*** DATA UNDER STUDY Section Begins ***
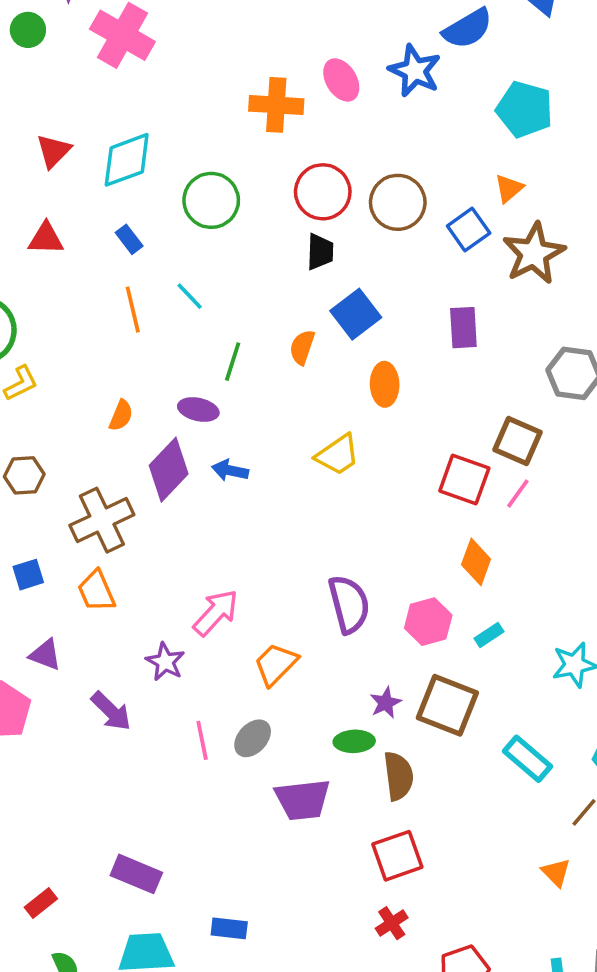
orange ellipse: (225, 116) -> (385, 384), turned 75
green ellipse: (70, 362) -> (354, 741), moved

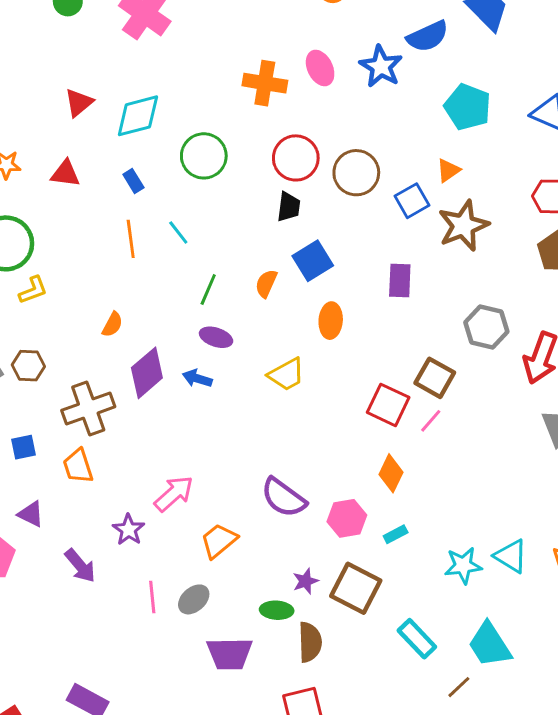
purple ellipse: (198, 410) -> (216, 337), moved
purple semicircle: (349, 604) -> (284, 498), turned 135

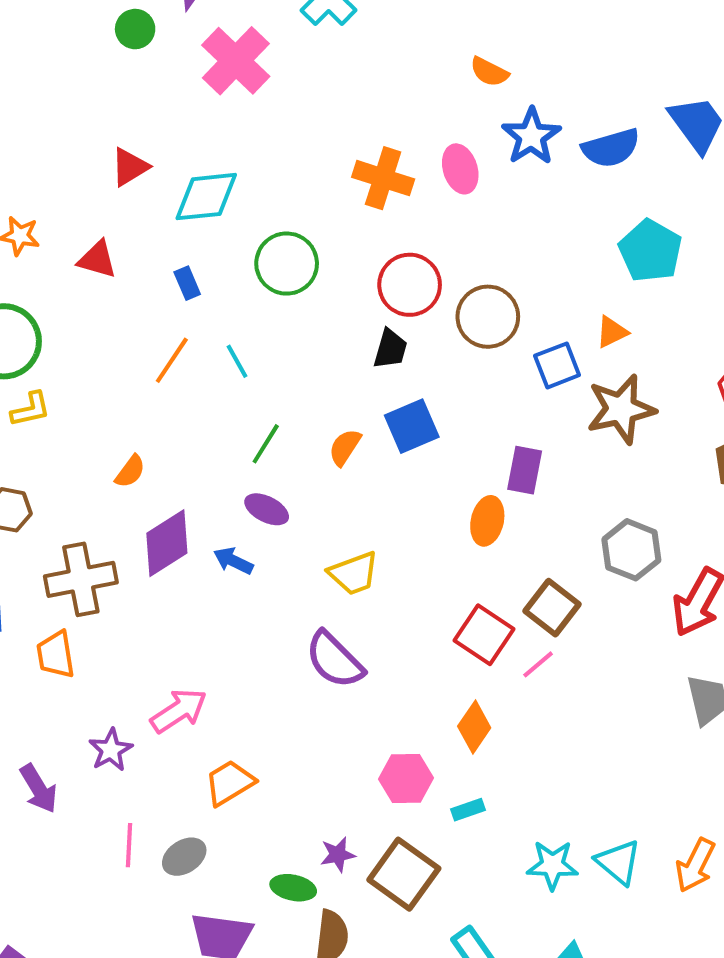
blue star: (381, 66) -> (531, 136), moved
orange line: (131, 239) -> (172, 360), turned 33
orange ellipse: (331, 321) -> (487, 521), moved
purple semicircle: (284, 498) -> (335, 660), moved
*** DATA UNDER STUDY Section Ends ***
> REQUEST
Give back the full data exactly as it reads, but drop the pictures.

> ANSWER SPACE
orange ellipse: (225, 116) -> (385, 384), turned 75
green ellipse: (70, 362) -> (354, 741), moved

purple ellipse: (198, 410) -> (216, 337), moved
purple semicircle: (349, 604) -> (284, 498), turned 135

blue star: (381, 66) -> (531, 136), moved
orange line: (131, 239) -> (172, 360), turned 33
orange ellipse: (331, 321) -> (487, 521), moved
purple semicircle: (284, 498) -> (335, 660), moved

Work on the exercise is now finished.